> _SUPPLIED DATA_:

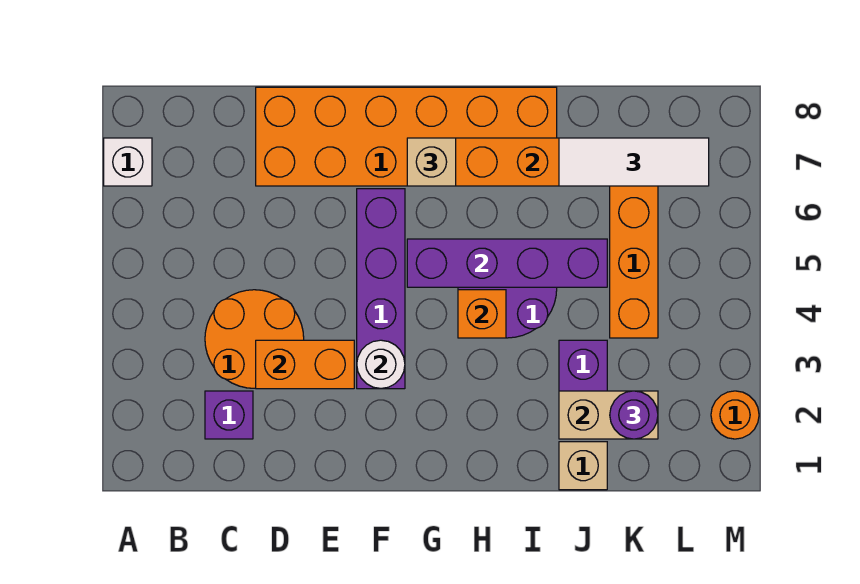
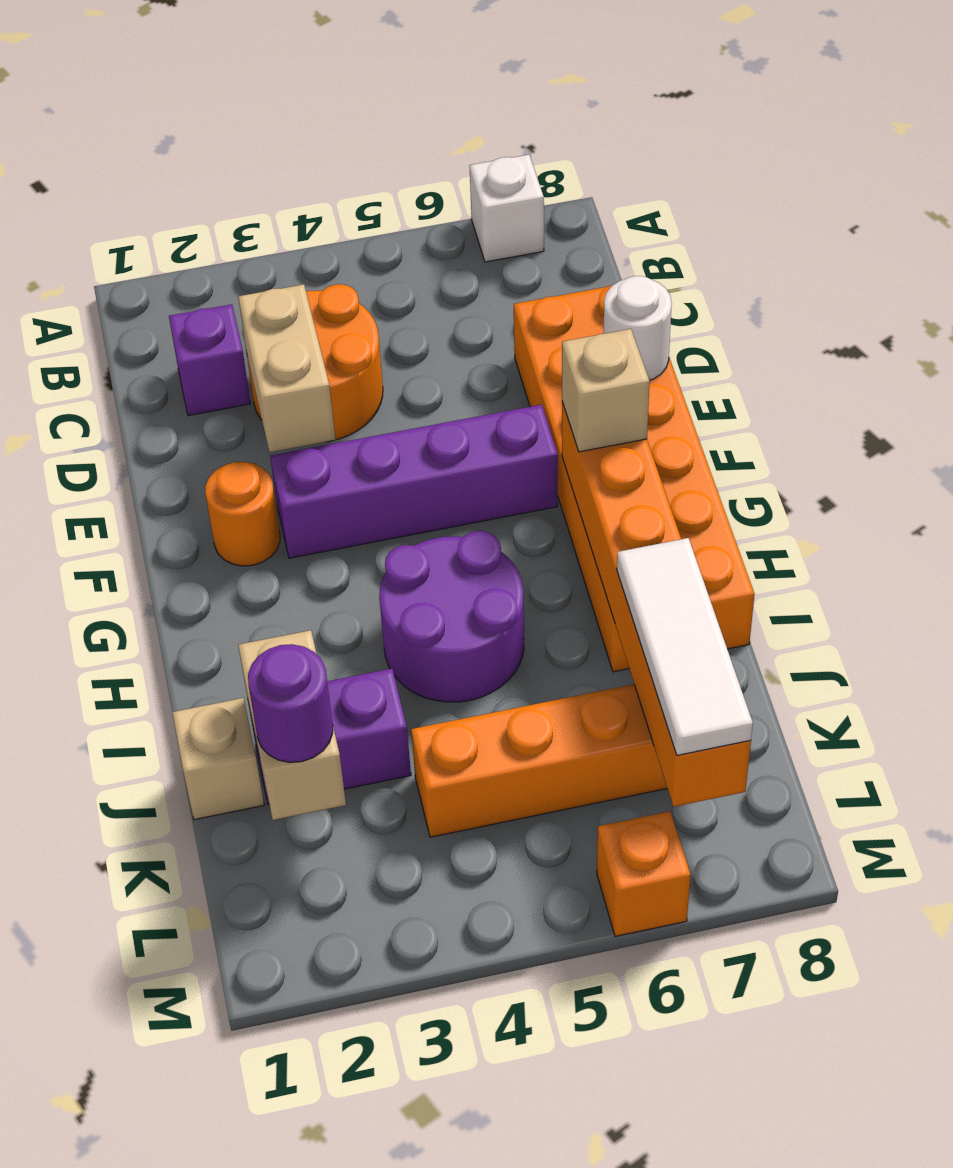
orange brick D3:E3 level 2 -> tan brick D3:E3 level 2
white round brick F3 level 2 -> white round brick E8 level 2
purple brick G5:J5 level 2 -> none
orange brick H4 level 2 -> orange brick M6 level 1
orange round brick M2 level 1 -> orange round brick F2 level 1

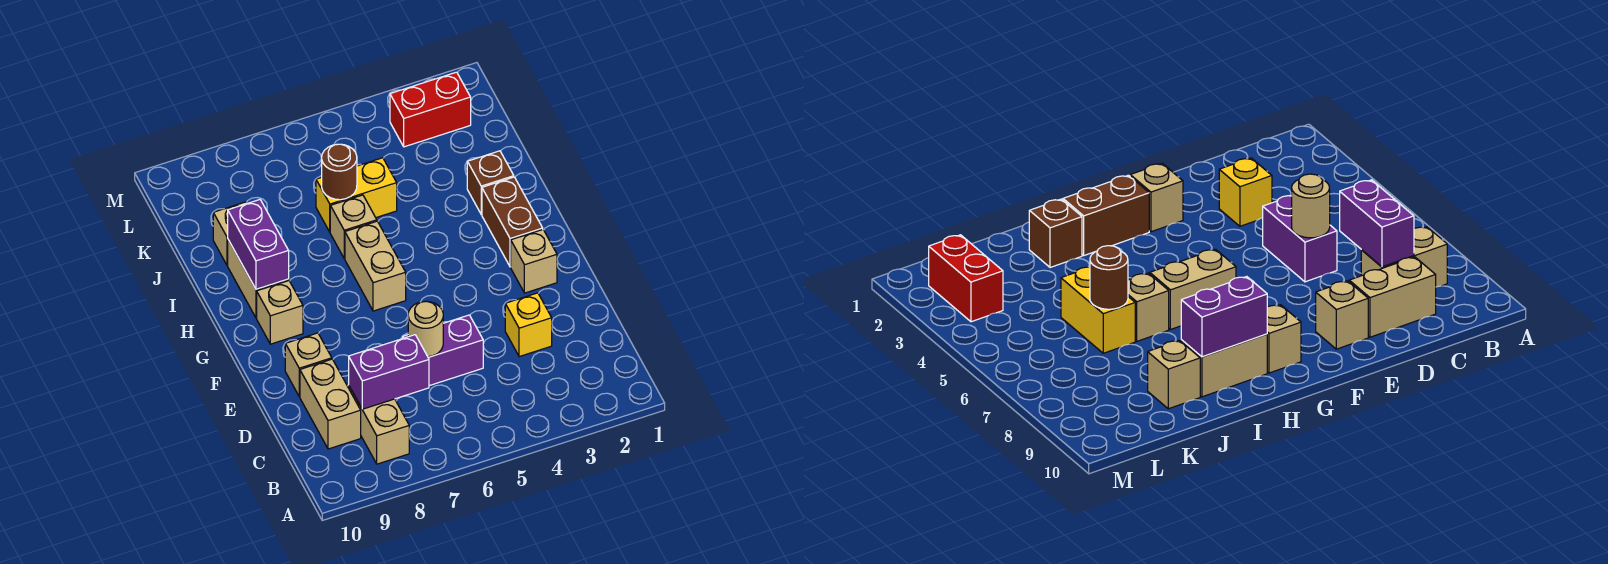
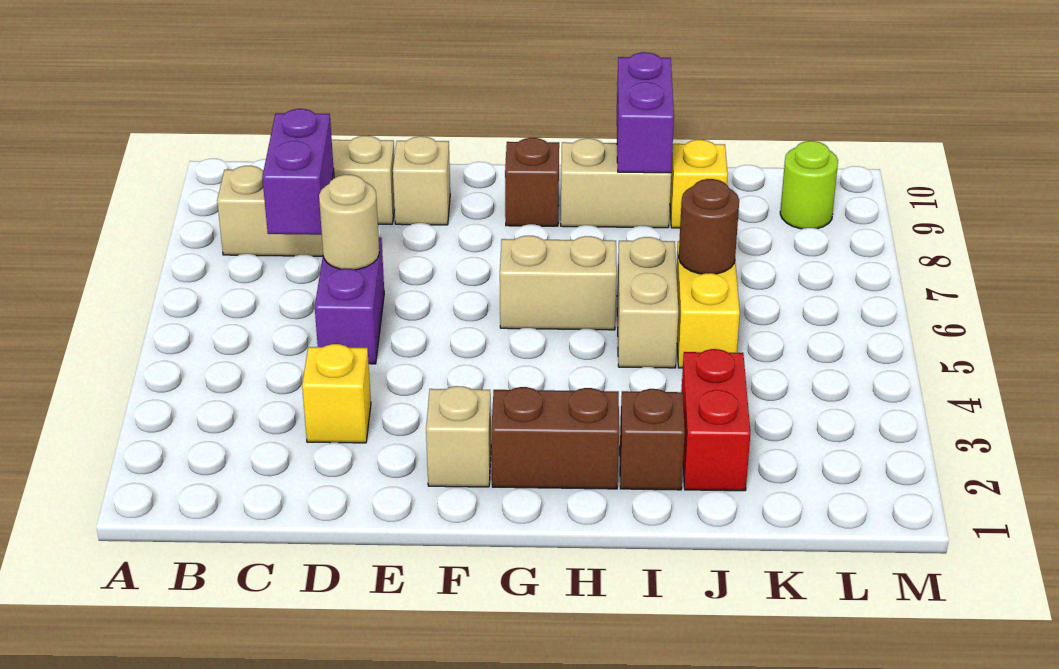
tan brick G9 level 1 -> brown brick G9 level 1
purple brick H9:I9 level 2 -> purple brick I9:I10 level 2
tan brick I6 level 1 -> tan brick I5:I6 level 1
tan brick J9 level 1 -> yellow brick J9 level 1
red brick L2:L3 level 1 -> red brick J2:J3 level 1
none -> lime round brick L9 level 1

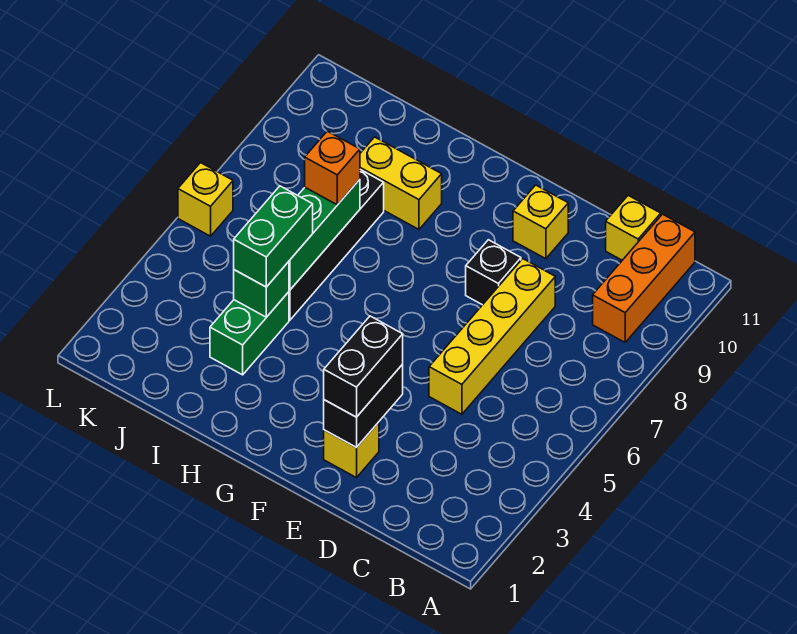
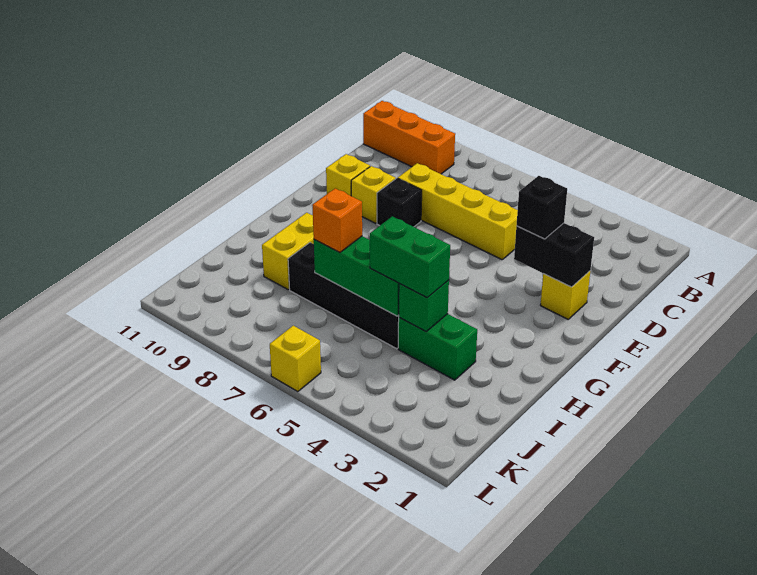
yellow brick C11 level 1 -> yellow brick E9 level 1
black brick E2:E3 level 3 -> black brick E3 level 3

> _PROBLEM DETAILS_:
Retype, please, exactly the lines that begin with the one containing "red brick L2:L3" and end at the last line of the entries above, both included, leaving out pictures.

> _EXERCISE RESPONSE_:
red brick L2:L3 level 1 -> red brick J2:J3 level 1
none -> lime round brick L9 level 1

yellow brick C11 level 1 -> yellow brick E9 level 1
black brick E2:E3 level 3 -> black brick E3 level 3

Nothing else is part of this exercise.